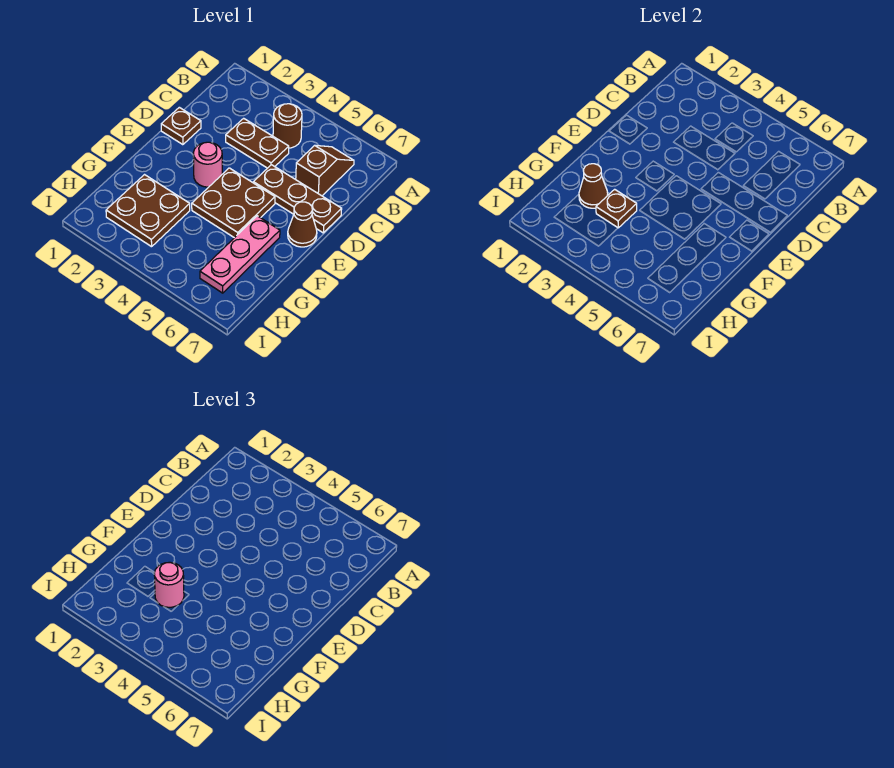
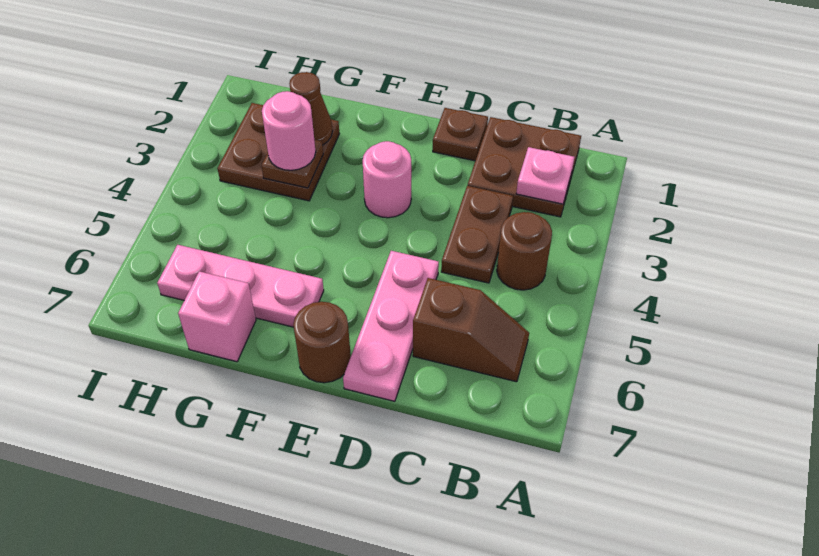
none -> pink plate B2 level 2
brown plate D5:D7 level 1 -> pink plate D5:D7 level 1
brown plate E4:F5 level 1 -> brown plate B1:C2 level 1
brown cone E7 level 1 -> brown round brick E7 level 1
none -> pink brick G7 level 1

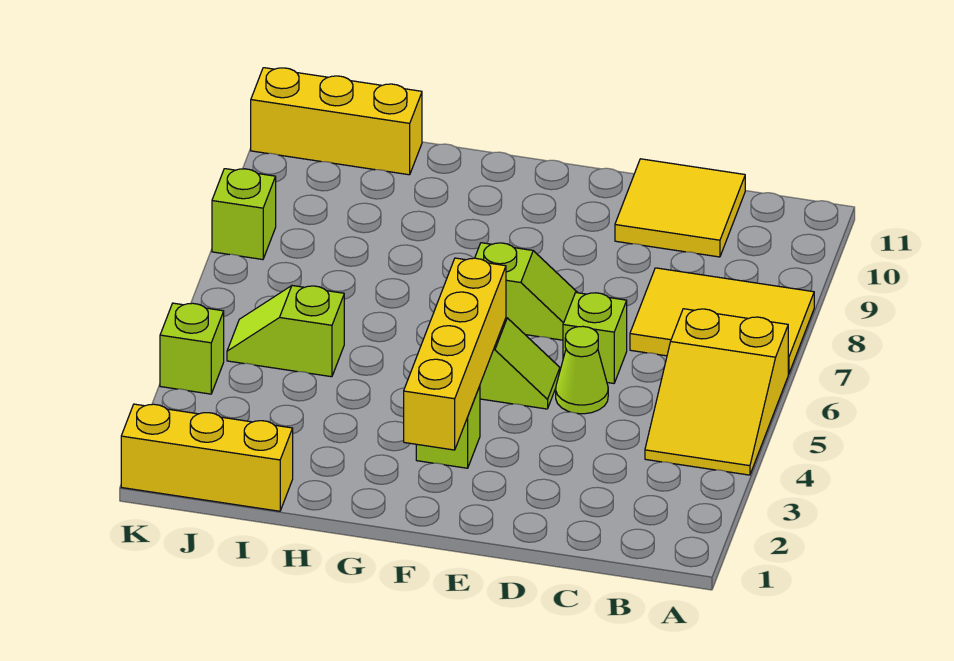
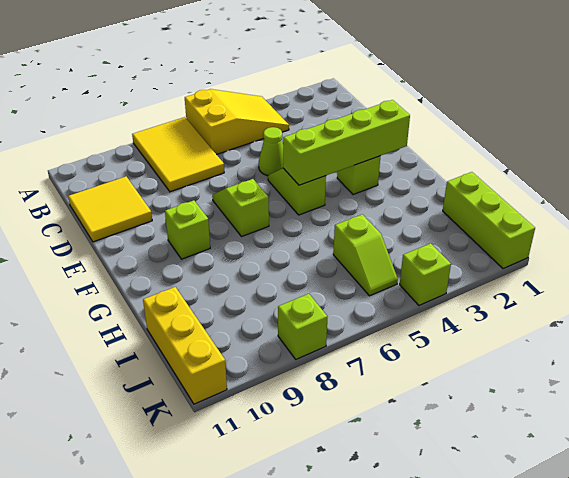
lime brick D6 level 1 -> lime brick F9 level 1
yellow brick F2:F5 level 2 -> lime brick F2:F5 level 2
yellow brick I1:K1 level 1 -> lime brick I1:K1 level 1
● ● ●
◆ WHAT THE EXERCISE ASKS ◆
Could you please report how many lines of the listing above hold the word "yellow"? Only the number is needed.

◆ ANSWER SECTION ◆
2